Information provided:
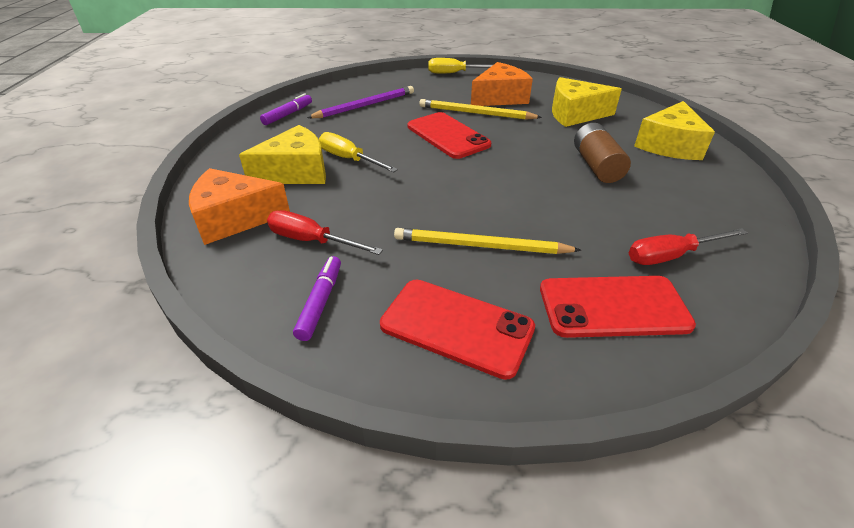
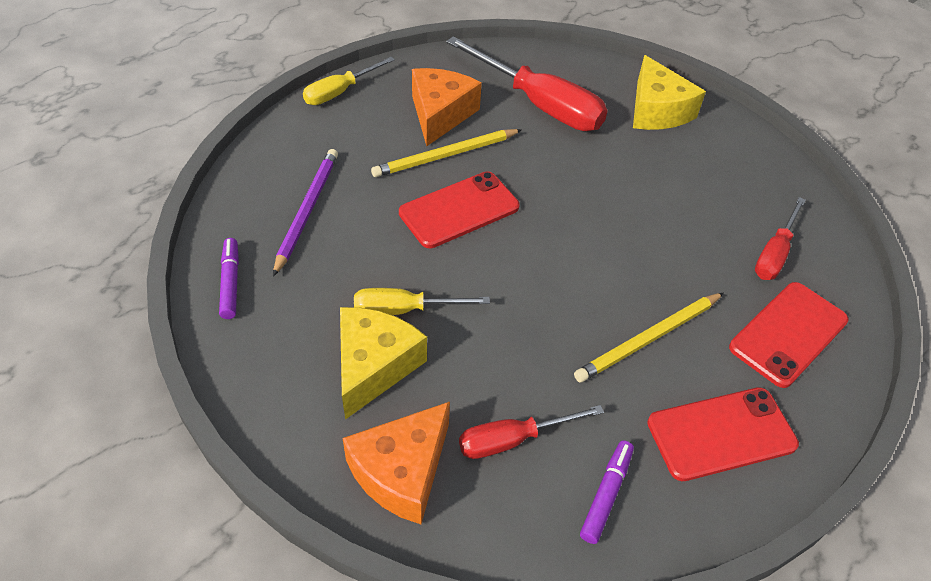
camera: 45 degrees left, 10 degrees up
purple marker [293,256,341,341] -> purple marker turned 60 degrees clockwise [580,441,634,544]
red phone [408,112,491,159] -> red phone turned 45 degrees counterclockwise [399,172,520,248]
yellow cheese [552,77,622,127] -> red screwdriver [446,36,607,131]
brown battery [574,123,631,183] -> none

Required work: Every line of the entries that includes "turned" must be copied into the answer.

Completed exercise:
purple marker [293,256,341,341] -> purple marker turned 60 degrees clockwise [580,441,634,544]
red phone [408,112,491,159] -> red phone turned 45 degrees counterclockwise [399,172,520,248]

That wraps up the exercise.